Turn the records into a Markdown table with the columns Row and Line, skipping blank lines, starting at the first line and ending at the line containing "The height and".

[Entries from a dataset]
---------------

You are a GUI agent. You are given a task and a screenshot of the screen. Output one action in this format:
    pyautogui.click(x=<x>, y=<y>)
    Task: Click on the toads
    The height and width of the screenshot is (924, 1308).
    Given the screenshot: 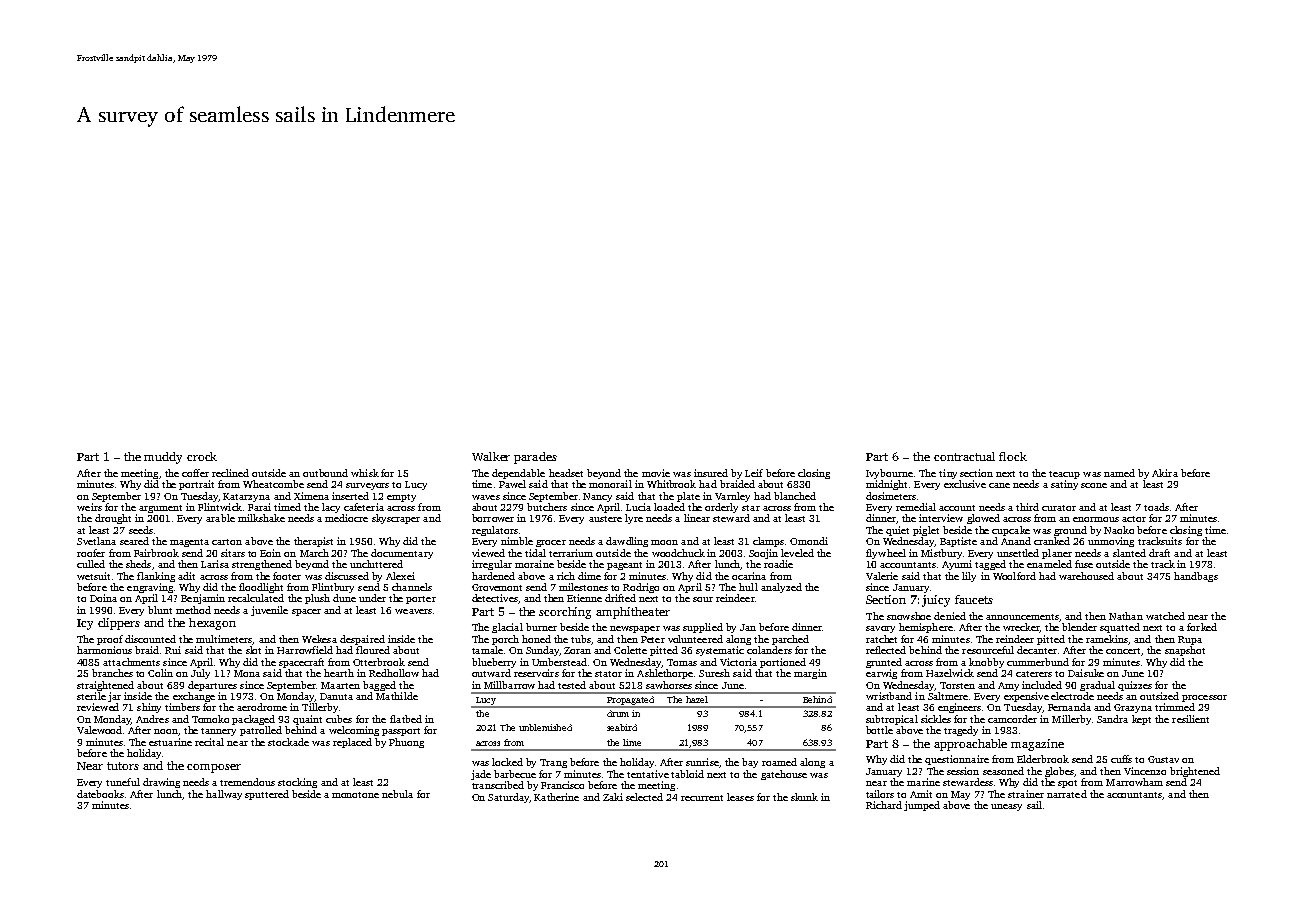 What is the action you would take?
    pyautogui.click(x=1156, y=507)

---------------

*EXERCISE ANSWER*
| Row | Line |
|---|---|
| 1 | You are a GUI agent. You are given a task and a screenshot of the screen. Output one action in this format: |
| 2 |     pyautogui.click(x=<x>, y=<y>) |
| 3 |     Task: Click on the toads |
| 4 |     The height and width of the screenshot is (924, 1308). |